[Materials provided]
▶

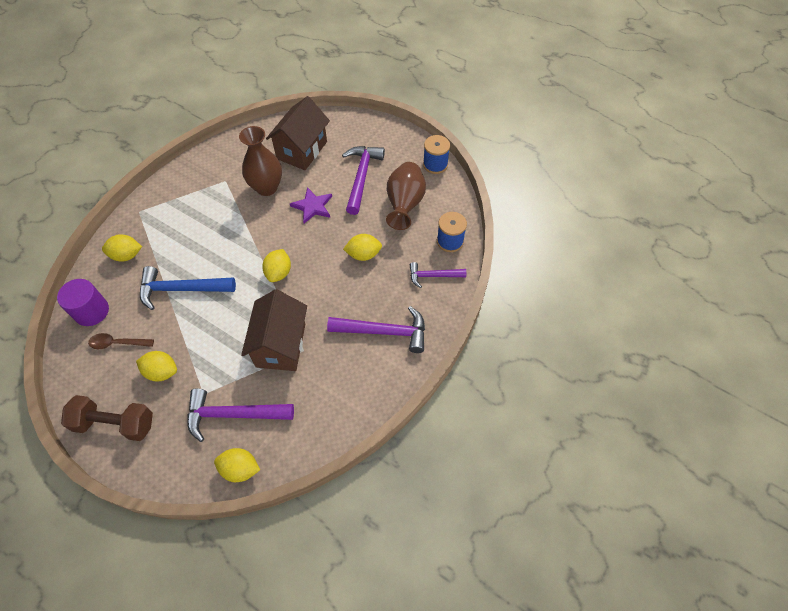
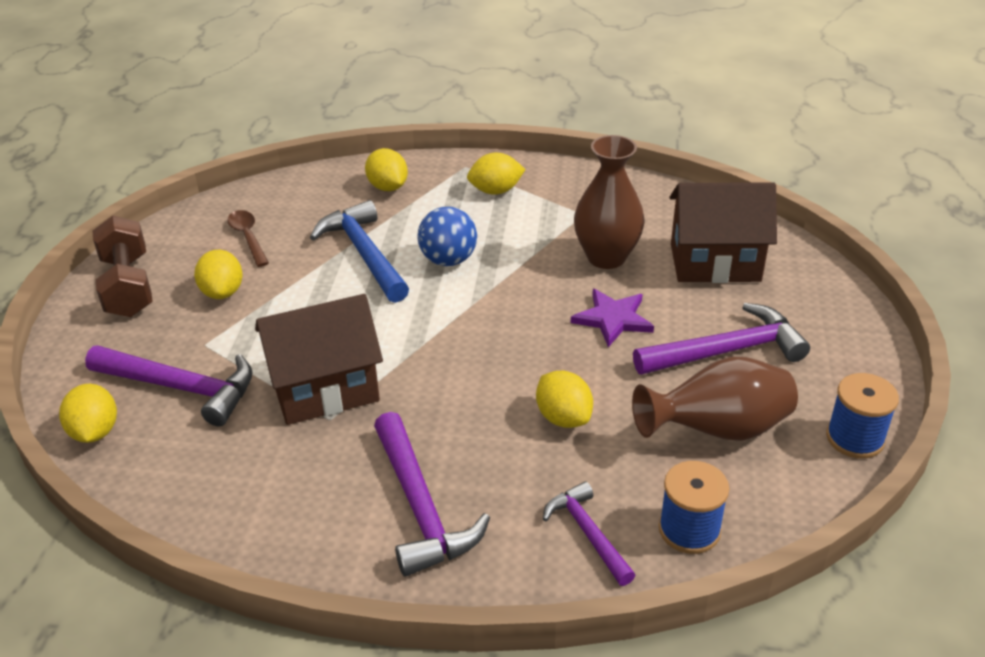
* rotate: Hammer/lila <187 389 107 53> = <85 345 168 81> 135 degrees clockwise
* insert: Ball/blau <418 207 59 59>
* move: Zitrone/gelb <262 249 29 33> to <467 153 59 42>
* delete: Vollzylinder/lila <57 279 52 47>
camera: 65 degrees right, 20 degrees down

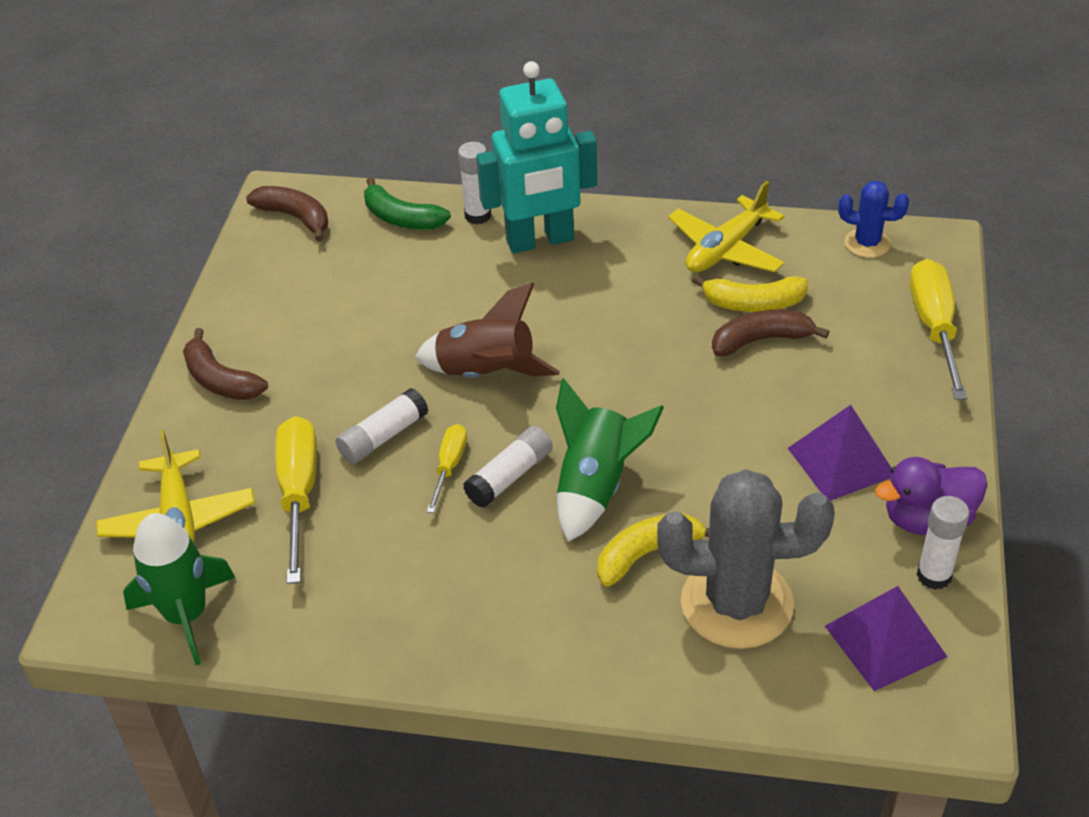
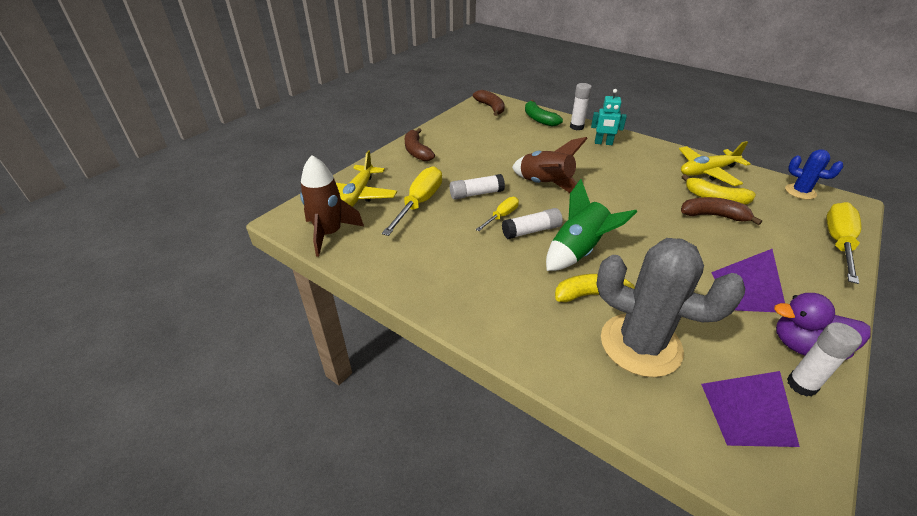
* recolor: Rakete/grün <123 513 112 152> to Rakete/braun <300 155 64 102>
* resize: Roboter/türkis <476 61 121 192> = <591 89 36 56> x0.50
camera: 25 degrees right, 5 degrees down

◀

[What you have to do]
Only the line with "<57 279 52 47>" and those preceding it, back to the first line of the entries, should be repeated exactly, without pictures.

[Answer box]
* rotate: Hammer/lila <187 389 107 53> = <85 345 168 81> 135 degrees clockwise
* insert: Ball/blau <418 207 59 59>
* move: Zitrone/gelb <262 249 29 33> to <467 153 59 42>
* delete: Vollzylinder/lila <57 279 52 47>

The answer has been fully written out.